Segment Start: Record set

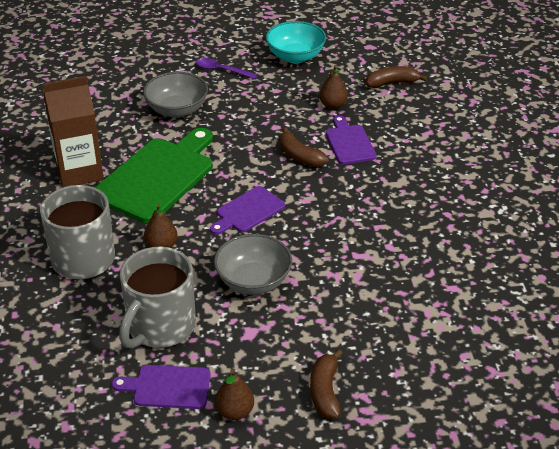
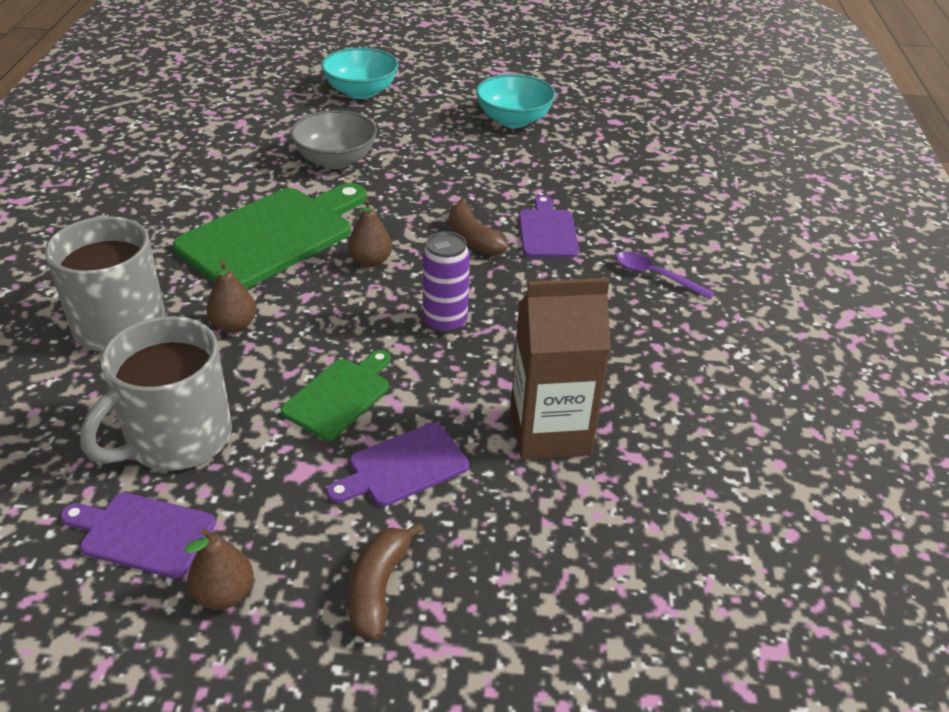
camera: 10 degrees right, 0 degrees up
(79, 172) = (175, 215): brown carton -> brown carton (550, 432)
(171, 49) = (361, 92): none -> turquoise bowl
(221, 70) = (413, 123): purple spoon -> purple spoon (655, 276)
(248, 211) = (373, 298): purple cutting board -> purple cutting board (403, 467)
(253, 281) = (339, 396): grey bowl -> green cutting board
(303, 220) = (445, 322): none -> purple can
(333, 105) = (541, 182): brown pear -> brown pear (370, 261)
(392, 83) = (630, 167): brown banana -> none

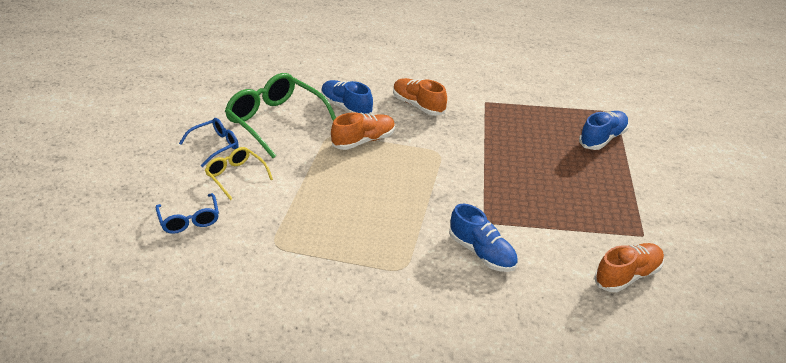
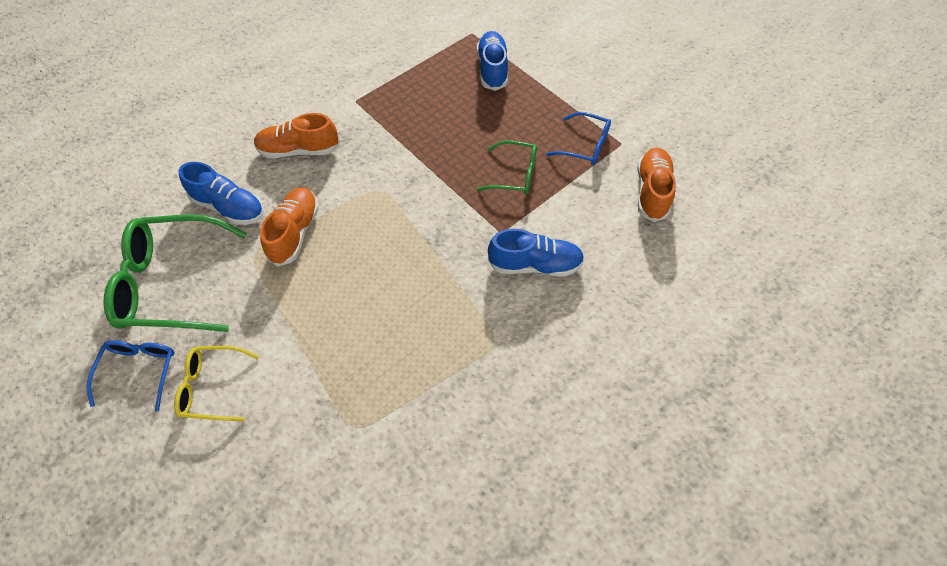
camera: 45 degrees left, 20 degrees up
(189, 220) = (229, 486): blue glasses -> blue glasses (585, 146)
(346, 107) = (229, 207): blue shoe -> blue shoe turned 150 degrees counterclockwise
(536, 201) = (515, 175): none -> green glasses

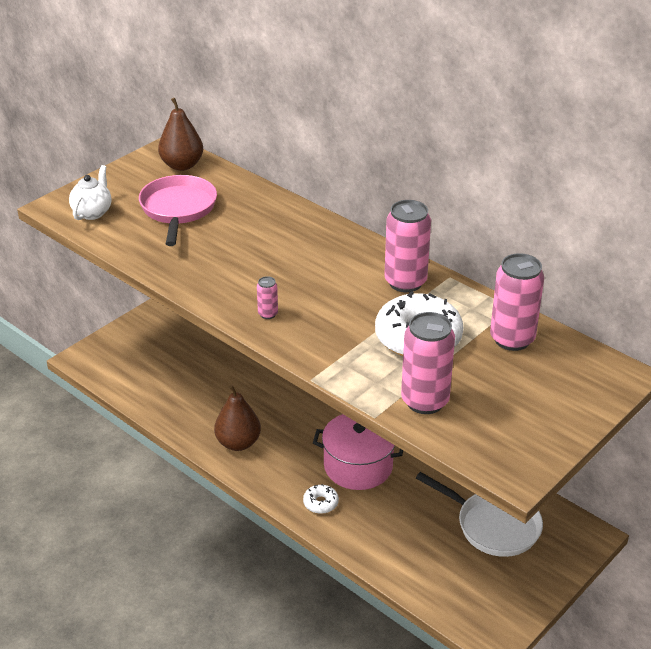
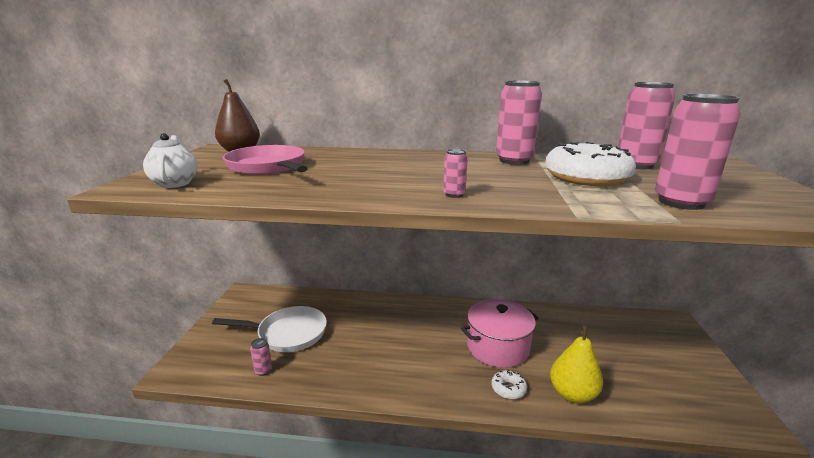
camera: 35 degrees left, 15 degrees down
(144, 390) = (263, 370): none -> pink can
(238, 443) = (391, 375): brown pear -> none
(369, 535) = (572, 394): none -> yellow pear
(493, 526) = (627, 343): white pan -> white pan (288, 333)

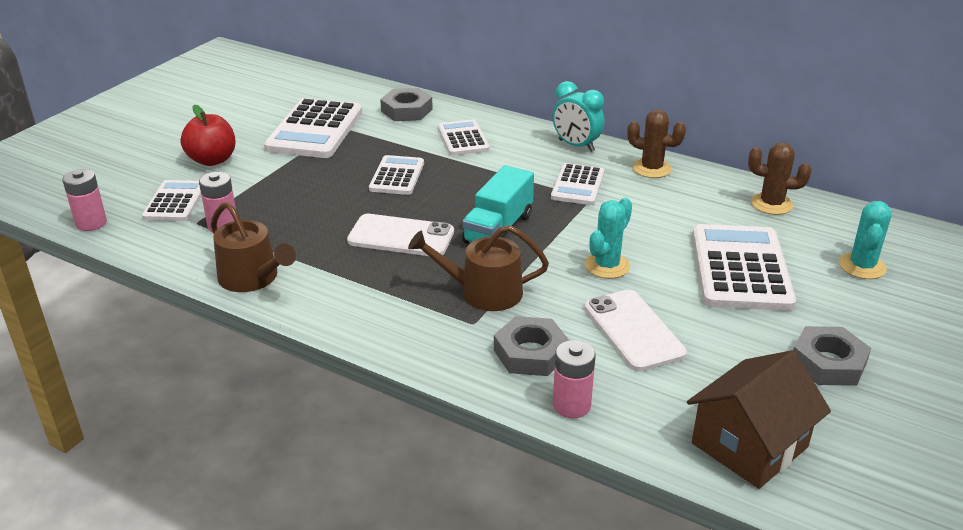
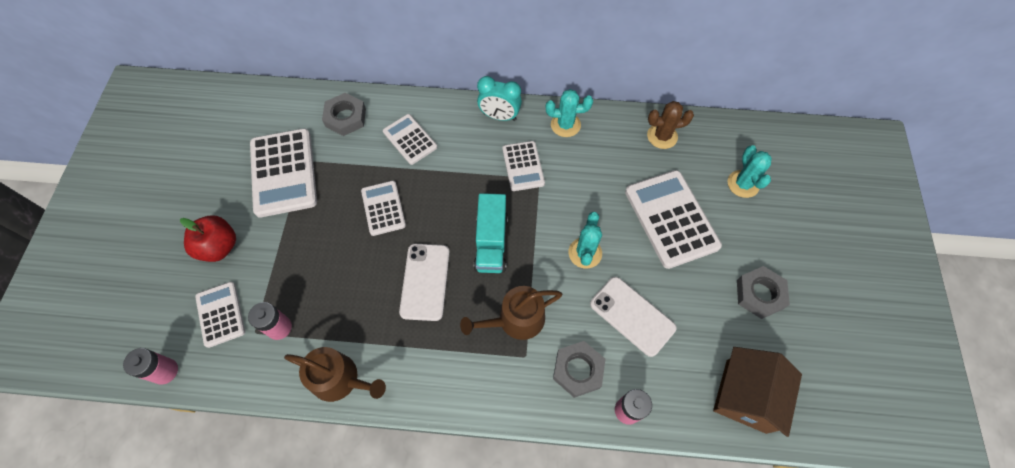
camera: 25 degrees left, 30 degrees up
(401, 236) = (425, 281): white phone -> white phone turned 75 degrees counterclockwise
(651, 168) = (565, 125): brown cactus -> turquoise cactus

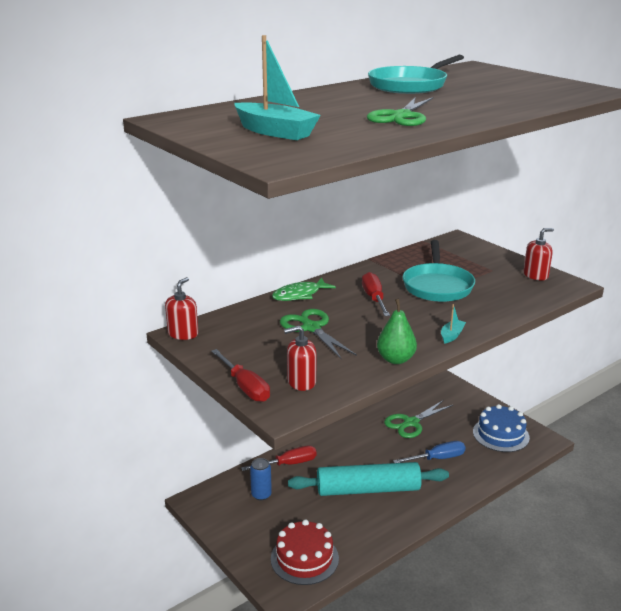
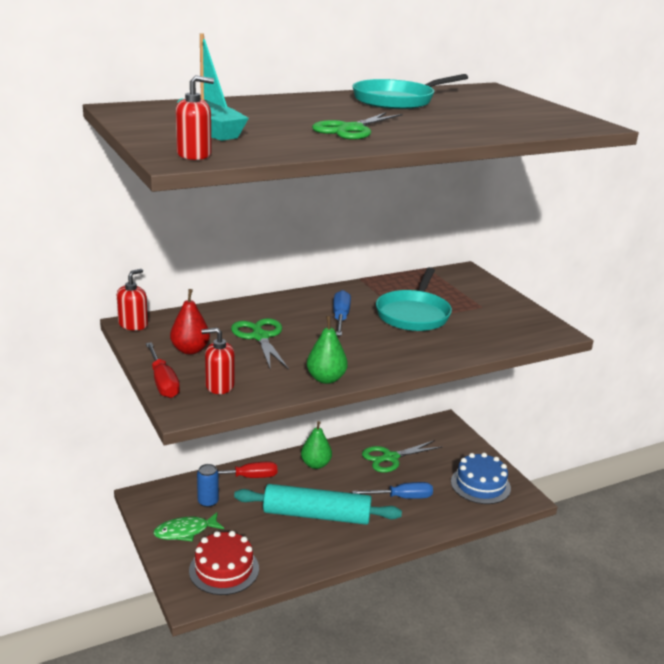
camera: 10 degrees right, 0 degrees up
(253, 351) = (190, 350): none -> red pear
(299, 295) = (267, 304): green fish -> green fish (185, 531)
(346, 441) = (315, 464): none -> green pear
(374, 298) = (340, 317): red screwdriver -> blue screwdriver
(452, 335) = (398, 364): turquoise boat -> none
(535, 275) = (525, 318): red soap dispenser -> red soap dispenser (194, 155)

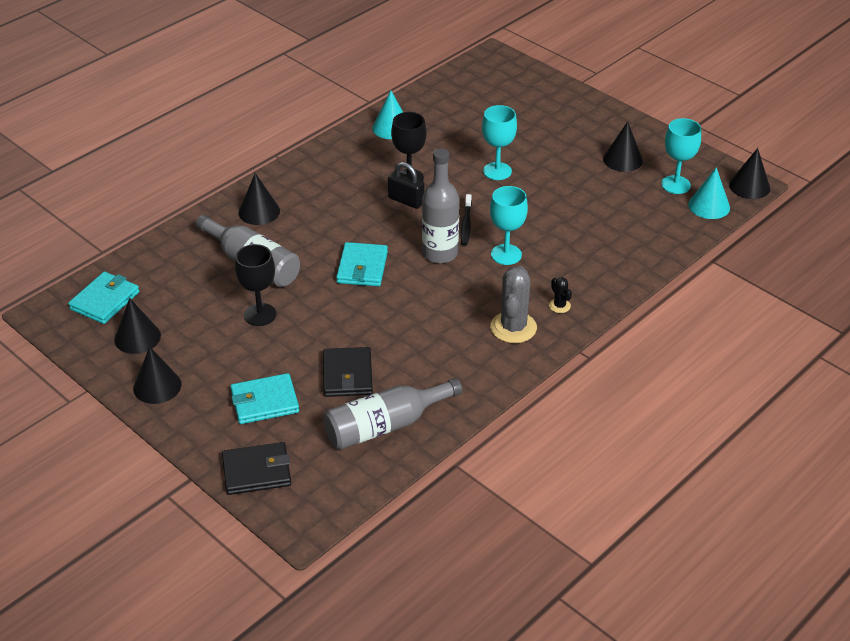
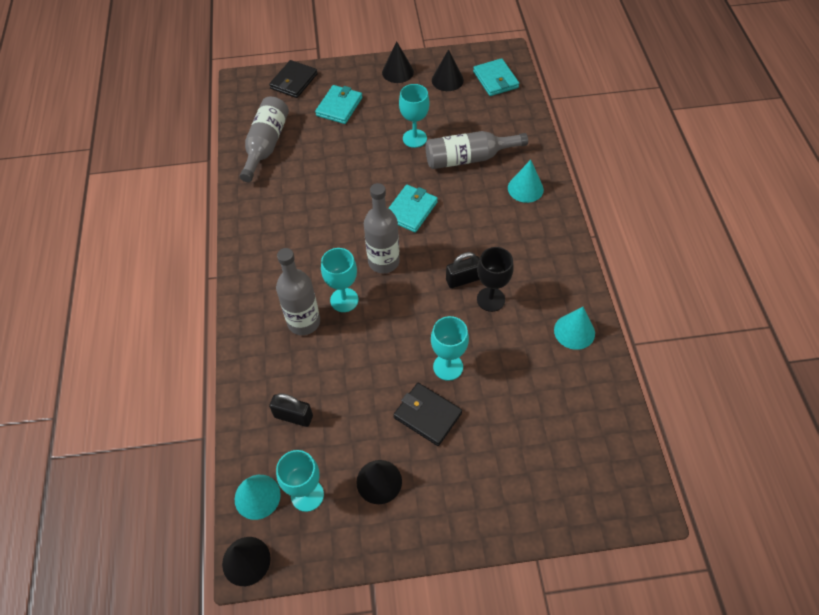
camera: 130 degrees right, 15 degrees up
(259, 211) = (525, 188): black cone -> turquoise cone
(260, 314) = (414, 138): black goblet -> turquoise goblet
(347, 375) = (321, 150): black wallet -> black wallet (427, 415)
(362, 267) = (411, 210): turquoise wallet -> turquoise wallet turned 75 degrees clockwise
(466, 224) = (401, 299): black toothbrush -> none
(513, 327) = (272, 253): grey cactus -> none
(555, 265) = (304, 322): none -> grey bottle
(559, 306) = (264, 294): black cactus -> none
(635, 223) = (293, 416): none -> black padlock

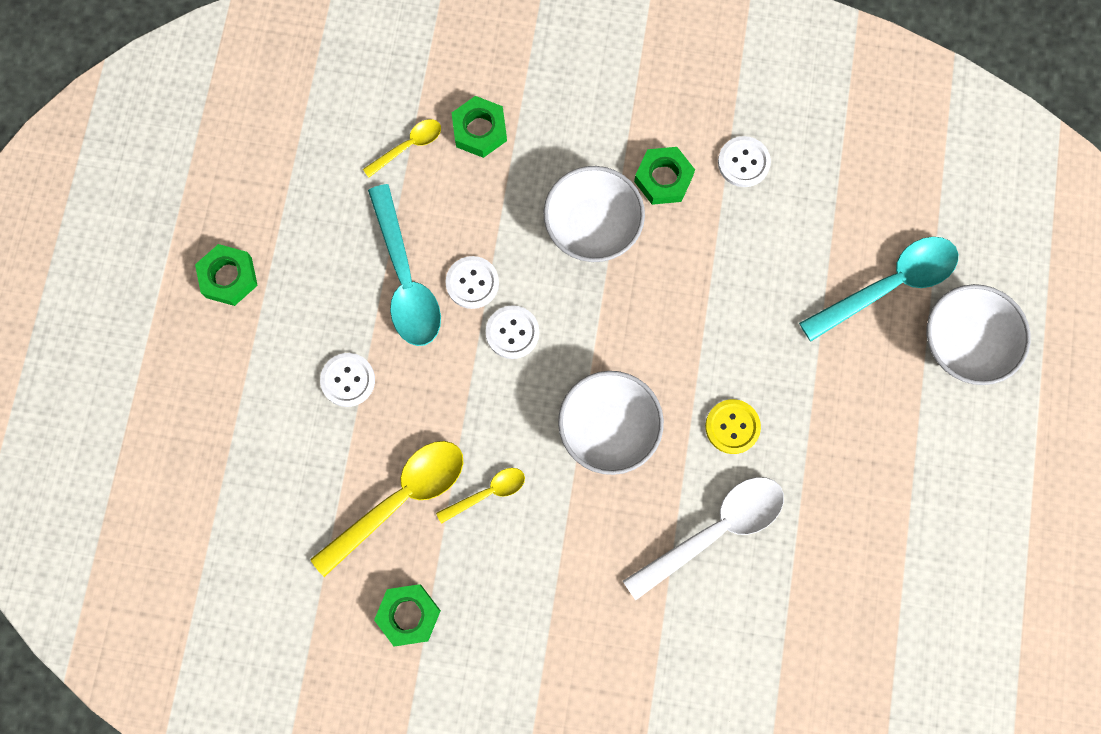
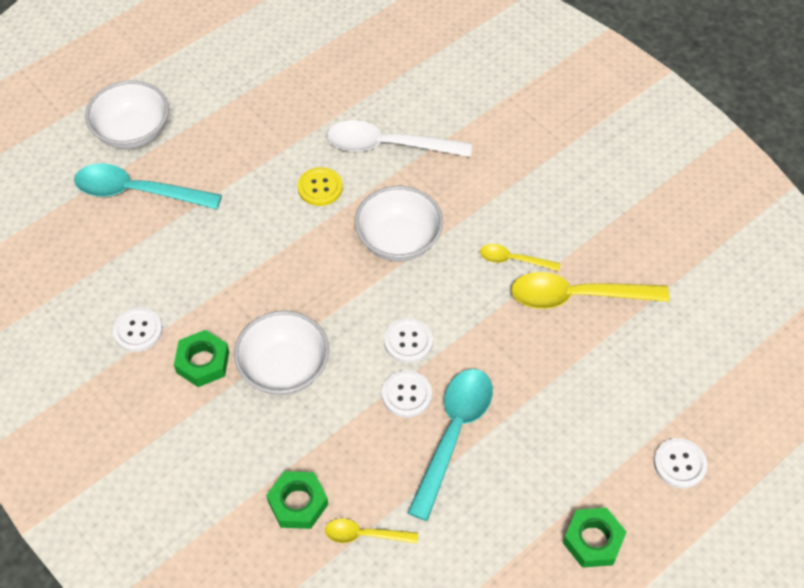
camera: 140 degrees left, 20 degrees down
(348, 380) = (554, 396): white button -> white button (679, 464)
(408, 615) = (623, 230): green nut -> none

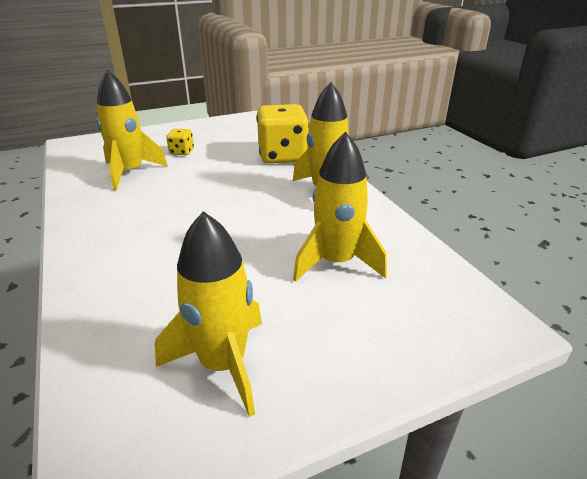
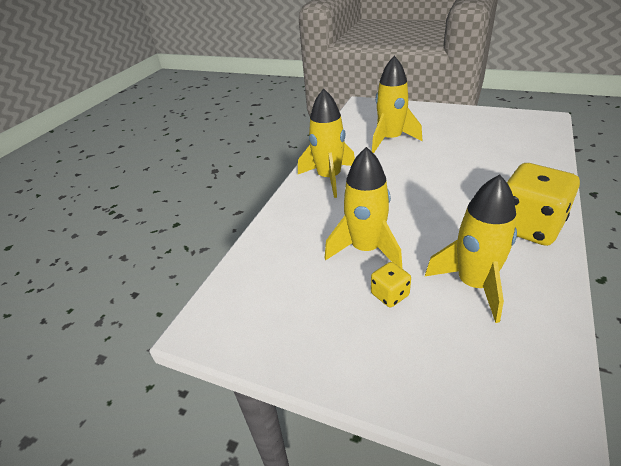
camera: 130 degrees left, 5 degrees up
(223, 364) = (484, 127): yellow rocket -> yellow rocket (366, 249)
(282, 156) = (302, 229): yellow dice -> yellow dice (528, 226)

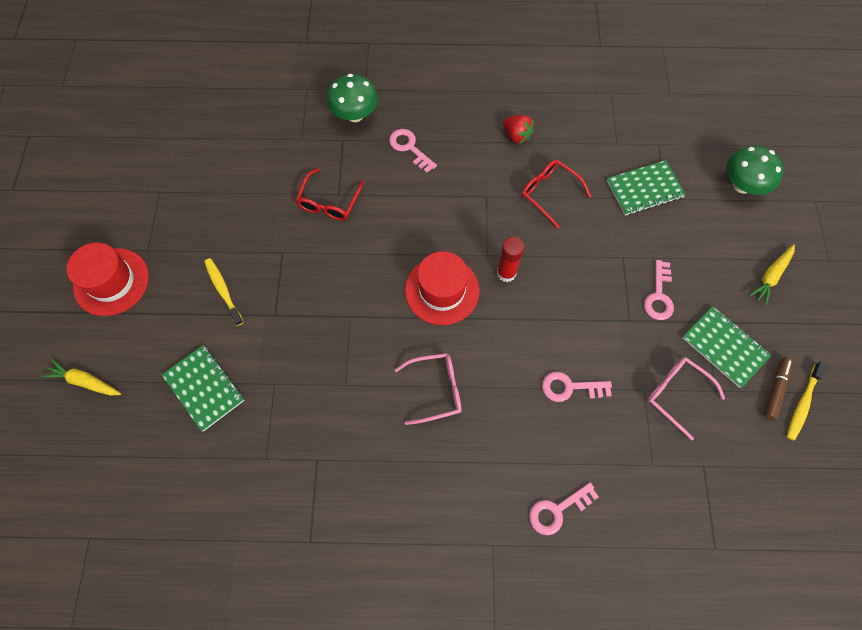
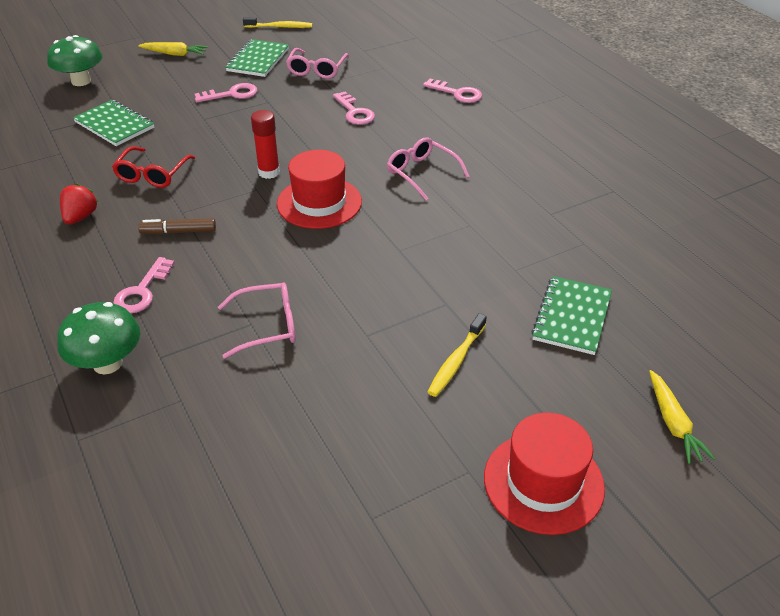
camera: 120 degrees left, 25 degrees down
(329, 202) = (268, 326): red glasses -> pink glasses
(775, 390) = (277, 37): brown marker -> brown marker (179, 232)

Segment End: Record set

### Problem to solve
Keep the pictures out and repeat exactly the lines from the beginning of the data through the line that contains "(253, 281) = (339, 396): grey", both ends included.

### Completed task
camera: 10 degrees right, 0 degrees up
(79, 172) = (175, 215): brown carton -> brown carton (550, 432)
(171, 49) = (361, 92): none -> turquoise bowl
(221, 70) = (413, 123): purple spoon -> purple spoon (655, 276)
(248, 211) = (373, 298): purple cutting board -> purple cutting board (403, 467)
(253, 281) = (339, 396): grey bowl -> green cutting board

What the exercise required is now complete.